[Source data]
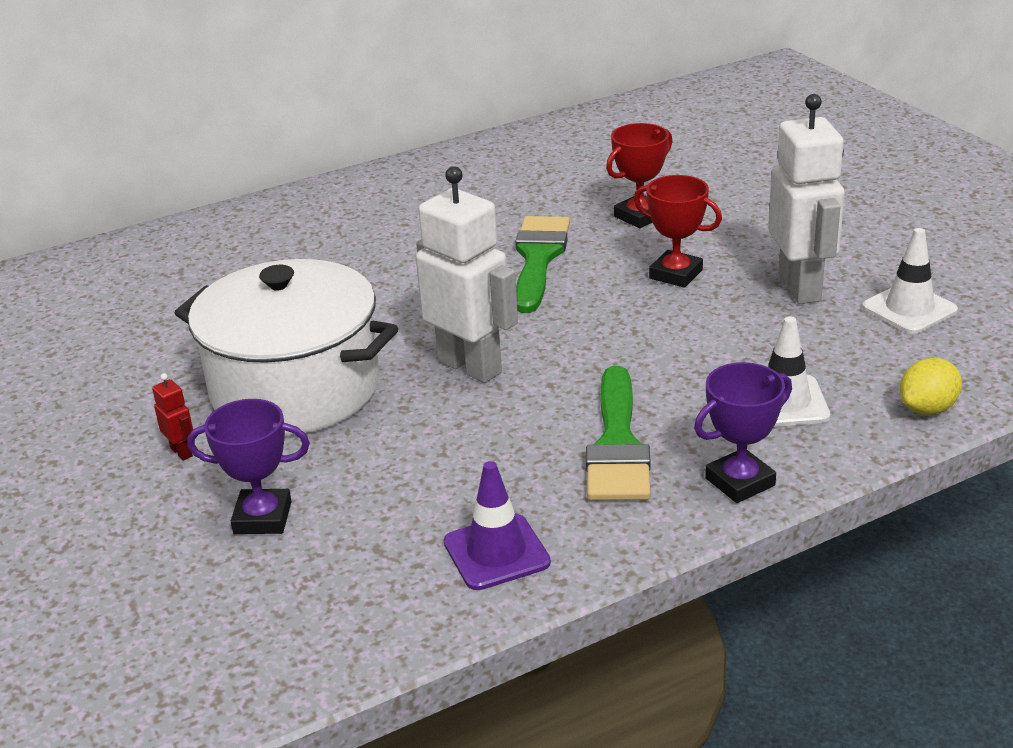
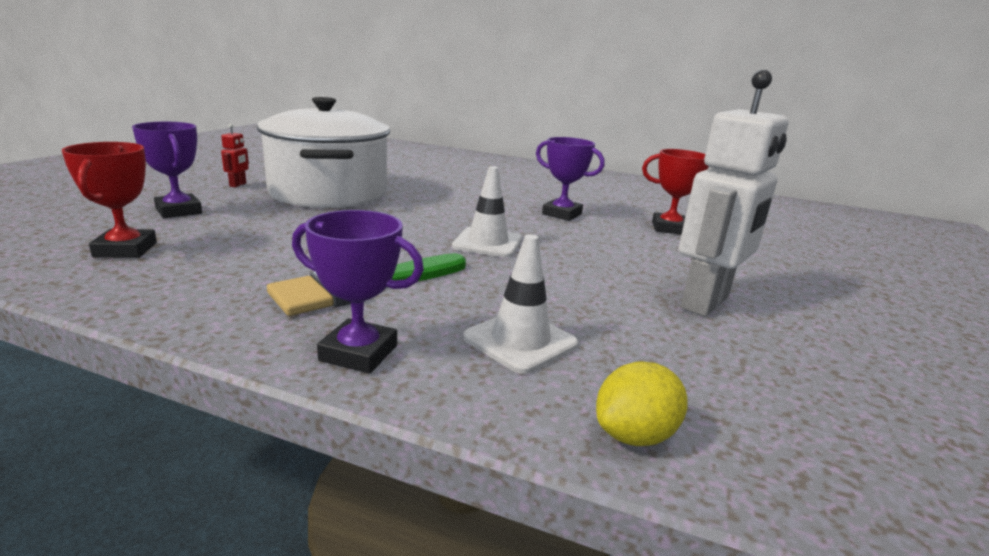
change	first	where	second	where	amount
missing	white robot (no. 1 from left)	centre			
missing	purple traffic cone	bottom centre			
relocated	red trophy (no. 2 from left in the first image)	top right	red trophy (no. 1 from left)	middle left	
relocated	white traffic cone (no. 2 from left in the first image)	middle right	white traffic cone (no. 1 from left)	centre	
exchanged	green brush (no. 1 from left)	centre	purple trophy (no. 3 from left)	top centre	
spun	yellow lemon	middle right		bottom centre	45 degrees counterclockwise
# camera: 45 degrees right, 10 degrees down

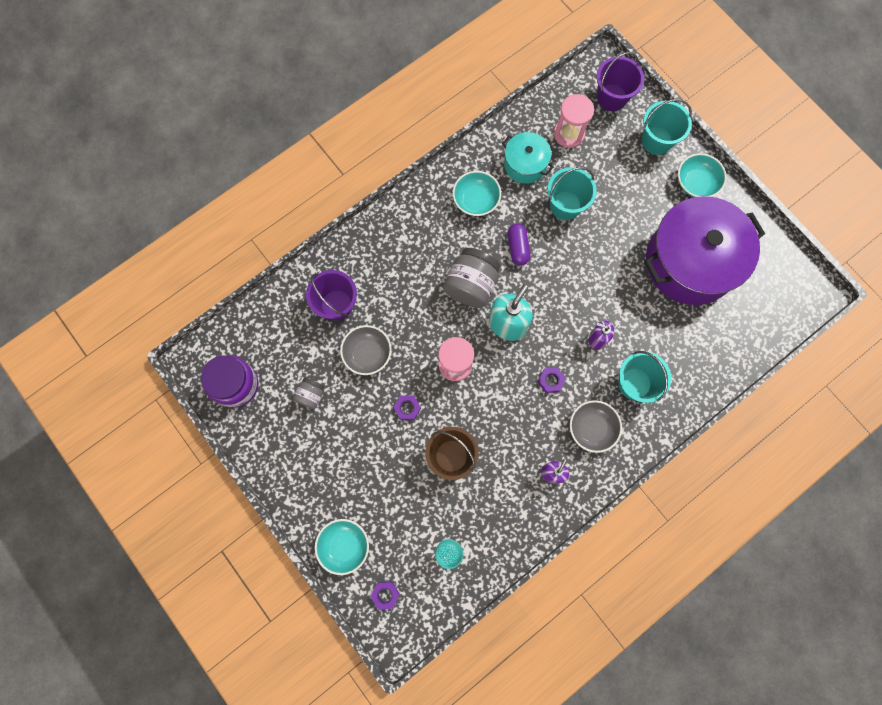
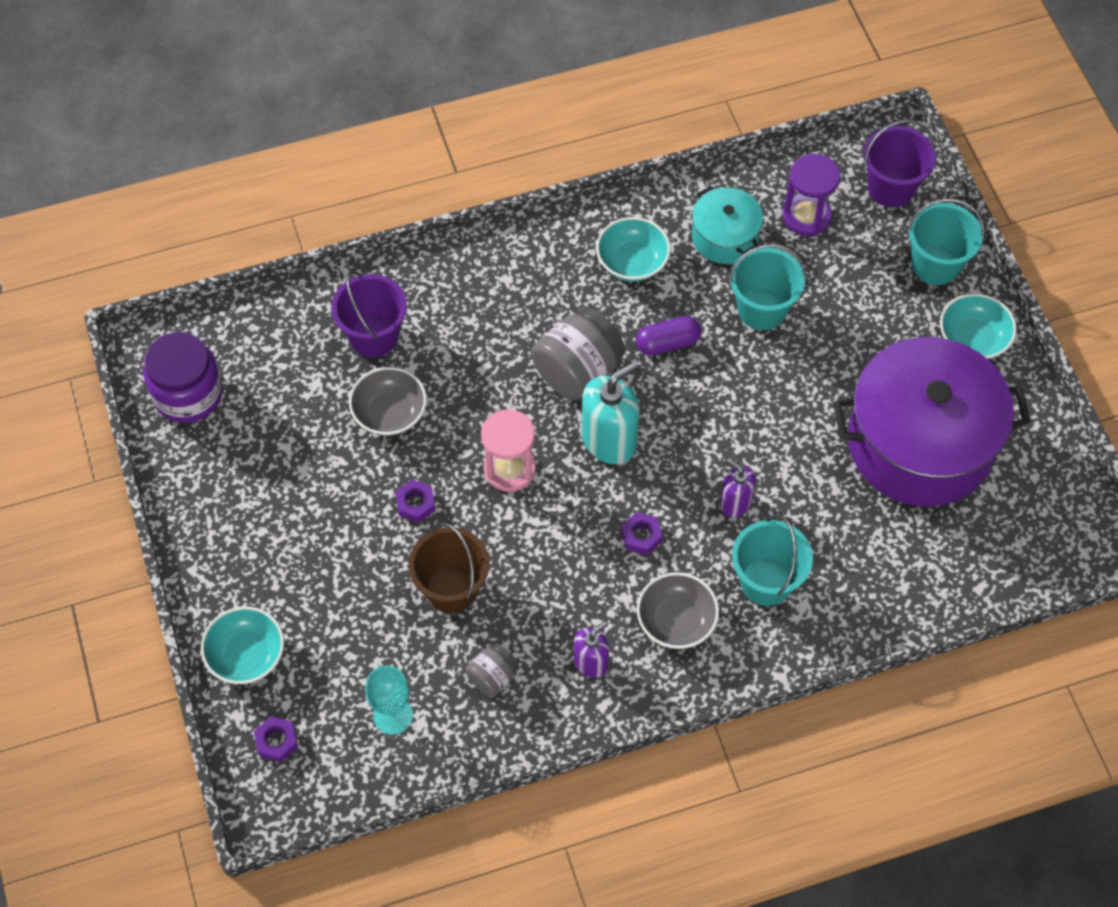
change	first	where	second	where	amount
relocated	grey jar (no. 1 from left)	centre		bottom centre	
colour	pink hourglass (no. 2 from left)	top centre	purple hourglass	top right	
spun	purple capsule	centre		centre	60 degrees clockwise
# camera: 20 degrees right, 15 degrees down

§ What to do
Start at the top of the entries and repeat each line exactly, ending at the line that contains "trophy (no. 2". Pictures are not part of the copy.

§ Written response
change	first	where	second	where	amount
missing	white robot (no. 1 from left)	centre			
missing	purple traffic cone	bottom centre			
relocated	red trophy (no. 2 from left in the first image)	top right	red trophy (no. 1 from left)	middle left	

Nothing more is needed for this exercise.